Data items
###
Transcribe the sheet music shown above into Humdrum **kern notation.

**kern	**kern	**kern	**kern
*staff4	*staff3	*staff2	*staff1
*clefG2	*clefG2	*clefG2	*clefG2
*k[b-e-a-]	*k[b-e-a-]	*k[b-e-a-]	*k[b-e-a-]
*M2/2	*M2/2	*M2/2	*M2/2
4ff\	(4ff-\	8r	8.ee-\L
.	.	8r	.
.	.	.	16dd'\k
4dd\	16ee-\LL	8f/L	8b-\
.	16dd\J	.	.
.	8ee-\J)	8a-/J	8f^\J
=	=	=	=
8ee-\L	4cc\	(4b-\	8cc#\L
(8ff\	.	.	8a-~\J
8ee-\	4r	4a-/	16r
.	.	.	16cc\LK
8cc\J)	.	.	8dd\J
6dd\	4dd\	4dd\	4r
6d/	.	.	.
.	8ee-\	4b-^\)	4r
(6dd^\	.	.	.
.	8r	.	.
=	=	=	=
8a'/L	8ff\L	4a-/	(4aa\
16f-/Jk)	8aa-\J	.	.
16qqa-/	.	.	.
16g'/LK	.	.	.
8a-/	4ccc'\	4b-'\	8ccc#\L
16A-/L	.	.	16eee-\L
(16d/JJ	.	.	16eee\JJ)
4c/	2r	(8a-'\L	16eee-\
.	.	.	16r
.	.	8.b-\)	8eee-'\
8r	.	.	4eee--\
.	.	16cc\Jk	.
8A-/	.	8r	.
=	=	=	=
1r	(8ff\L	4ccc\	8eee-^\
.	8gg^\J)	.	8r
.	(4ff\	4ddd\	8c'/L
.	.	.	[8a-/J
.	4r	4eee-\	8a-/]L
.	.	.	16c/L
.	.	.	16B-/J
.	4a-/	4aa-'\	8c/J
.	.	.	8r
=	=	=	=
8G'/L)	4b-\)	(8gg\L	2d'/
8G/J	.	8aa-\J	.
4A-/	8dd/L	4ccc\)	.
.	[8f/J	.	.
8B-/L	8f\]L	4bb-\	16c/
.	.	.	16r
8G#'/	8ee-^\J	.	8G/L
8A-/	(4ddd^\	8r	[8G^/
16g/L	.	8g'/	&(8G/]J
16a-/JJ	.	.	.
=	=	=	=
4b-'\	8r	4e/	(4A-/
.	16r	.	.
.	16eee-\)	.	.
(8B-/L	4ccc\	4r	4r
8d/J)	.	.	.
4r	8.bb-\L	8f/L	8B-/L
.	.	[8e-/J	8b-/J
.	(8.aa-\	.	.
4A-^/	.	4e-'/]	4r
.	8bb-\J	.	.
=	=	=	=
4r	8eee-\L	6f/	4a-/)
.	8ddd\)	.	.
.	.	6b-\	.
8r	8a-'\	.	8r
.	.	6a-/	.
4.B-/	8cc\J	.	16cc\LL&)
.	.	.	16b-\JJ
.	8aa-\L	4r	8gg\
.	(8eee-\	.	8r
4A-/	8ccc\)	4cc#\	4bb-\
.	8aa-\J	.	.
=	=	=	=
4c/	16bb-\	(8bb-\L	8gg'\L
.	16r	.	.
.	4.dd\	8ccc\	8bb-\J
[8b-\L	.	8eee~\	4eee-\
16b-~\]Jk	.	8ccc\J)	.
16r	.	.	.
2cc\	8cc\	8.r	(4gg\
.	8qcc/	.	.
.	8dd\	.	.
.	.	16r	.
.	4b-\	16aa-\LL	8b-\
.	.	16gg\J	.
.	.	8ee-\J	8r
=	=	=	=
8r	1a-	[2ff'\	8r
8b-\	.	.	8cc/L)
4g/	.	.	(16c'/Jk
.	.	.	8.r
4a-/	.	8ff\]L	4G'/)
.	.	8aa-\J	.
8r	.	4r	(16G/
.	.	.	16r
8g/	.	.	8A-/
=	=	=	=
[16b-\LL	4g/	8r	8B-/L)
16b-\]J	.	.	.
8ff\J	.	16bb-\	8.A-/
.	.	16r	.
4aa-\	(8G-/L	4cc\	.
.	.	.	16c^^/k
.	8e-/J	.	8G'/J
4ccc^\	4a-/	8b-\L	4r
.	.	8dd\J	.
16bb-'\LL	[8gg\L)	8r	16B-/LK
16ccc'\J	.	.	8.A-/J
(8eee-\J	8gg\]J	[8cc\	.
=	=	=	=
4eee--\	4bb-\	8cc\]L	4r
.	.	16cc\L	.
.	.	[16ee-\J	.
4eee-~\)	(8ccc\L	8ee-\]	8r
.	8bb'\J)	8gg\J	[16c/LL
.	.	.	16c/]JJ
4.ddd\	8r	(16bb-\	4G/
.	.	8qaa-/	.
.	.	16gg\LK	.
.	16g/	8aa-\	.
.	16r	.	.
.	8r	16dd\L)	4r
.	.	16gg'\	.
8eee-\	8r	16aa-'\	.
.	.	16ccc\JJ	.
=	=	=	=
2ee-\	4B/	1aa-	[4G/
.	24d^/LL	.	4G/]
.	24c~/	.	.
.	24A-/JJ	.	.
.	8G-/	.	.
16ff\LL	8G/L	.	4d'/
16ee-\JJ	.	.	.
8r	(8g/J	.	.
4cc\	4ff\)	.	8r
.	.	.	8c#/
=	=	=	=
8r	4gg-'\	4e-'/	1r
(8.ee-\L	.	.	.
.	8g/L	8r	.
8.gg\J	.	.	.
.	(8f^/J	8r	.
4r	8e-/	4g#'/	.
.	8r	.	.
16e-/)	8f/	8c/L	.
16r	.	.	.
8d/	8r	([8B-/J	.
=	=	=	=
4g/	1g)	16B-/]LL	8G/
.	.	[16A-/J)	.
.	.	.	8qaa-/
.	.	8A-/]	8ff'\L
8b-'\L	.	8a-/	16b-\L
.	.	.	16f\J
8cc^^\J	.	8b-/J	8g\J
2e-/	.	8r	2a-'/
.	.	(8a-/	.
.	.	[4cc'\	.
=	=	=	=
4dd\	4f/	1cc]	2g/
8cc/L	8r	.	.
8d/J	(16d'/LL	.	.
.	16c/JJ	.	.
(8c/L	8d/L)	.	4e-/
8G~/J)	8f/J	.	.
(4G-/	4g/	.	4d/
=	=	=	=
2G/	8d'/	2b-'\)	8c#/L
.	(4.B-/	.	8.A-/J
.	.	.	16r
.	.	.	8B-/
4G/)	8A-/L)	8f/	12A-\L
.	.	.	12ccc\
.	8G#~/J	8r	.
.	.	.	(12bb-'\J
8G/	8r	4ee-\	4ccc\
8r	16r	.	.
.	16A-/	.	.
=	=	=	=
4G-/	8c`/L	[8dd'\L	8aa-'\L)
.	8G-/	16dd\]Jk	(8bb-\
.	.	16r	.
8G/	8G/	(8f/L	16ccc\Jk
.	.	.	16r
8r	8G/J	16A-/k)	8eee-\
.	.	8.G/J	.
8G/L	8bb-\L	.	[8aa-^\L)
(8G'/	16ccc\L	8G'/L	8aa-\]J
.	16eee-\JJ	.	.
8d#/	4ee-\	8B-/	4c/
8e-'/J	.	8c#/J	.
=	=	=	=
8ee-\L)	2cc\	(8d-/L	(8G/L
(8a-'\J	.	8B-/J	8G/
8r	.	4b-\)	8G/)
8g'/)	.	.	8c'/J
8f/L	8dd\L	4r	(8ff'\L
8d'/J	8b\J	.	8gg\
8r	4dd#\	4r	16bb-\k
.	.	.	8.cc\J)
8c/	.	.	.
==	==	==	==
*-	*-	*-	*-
###
What you have to do:
Count the lines in the listing that contain the string "kern". Reply with the number alone.

Task response:
2